**PROBLEM TO SOLVE:** Please output exactly the part of the records below that opens with the line containing "Now Playing: [604,331,885,599]" and closes with the line containing "storage.py: [481,237,731,428] ->", both lines included, and nothing else.

**Stored data:**
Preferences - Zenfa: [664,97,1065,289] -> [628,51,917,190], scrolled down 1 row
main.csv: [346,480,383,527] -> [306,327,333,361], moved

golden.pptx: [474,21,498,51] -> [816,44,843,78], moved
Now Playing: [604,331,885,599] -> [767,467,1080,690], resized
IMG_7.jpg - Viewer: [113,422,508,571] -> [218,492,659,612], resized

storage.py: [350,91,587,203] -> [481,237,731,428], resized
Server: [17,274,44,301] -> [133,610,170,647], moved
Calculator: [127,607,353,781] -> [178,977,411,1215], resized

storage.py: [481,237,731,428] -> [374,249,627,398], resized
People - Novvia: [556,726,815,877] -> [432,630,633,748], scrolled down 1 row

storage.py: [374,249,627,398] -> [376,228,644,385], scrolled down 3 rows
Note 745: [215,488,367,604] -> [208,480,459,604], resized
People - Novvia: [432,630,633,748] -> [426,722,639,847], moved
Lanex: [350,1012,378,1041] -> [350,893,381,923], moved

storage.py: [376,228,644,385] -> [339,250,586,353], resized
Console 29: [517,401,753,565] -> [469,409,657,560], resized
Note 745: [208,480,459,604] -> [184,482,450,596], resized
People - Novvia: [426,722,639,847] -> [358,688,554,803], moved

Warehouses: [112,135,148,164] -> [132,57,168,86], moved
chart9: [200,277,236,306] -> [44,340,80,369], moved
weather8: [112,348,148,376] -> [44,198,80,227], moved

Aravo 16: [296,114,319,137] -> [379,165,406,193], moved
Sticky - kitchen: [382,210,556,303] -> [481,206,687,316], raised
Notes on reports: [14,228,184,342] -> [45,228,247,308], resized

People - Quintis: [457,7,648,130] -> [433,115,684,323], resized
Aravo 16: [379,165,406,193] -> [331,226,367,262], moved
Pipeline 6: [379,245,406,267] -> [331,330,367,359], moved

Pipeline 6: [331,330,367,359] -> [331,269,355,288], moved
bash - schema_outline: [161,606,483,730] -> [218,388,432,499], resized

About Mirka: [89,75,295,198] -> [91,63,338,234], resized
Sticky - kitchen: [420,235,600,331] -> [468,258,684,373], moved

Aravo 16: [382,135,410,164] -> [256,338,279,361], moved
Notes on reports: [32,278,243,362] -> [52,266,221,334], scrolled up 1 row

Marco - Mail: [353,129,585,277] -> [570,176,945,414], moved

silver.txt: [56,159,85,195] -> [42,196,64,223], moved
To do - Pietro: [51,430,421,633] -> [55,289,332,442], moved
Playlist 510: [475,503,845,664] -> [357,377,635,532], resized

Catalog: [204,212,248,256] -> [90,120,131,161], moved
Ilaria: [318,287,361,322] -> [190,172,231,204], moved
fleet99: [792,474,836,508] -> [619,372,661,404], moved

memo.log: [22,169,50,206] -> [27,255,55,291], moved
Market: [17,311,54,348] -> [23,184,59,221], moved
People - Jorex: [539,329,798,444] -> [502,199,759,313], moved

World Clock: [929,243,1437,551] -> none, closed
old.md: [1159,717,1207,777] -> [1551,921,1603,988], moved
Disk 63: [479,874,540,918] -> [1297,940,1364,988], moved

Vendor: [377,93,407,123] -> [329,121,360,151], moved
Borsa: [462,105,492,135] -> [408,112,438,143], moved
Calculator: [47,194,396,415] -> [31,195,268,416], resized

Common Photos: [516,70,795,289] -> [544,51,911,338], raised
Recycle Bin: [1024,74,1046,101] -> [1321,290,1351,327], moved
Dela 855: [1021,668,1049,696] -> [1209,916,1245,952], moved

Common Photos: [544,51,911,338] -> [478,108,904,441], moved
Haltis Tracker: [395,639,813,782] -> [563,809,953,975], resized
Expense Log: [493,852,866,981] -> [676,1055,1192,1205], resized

**ANSWER TO THIS PROBLEM:**
Now Playing: [604,331,885,599] -> [767,467,1080,690], resized
IMG_7.jpg - Viewer: [113,422,508,571] -> [218,492,659,612], resized

storage.py: [350,91,587,203] -> [481,237,731,428], resized
Server: [17,274,44,301] -> [133,610,170,647], moved
Calculator: [127,607,353,781] -> [178,977,411,1215], resized

storage.py: [481,237,731,428] -> [374,249,627,398], resized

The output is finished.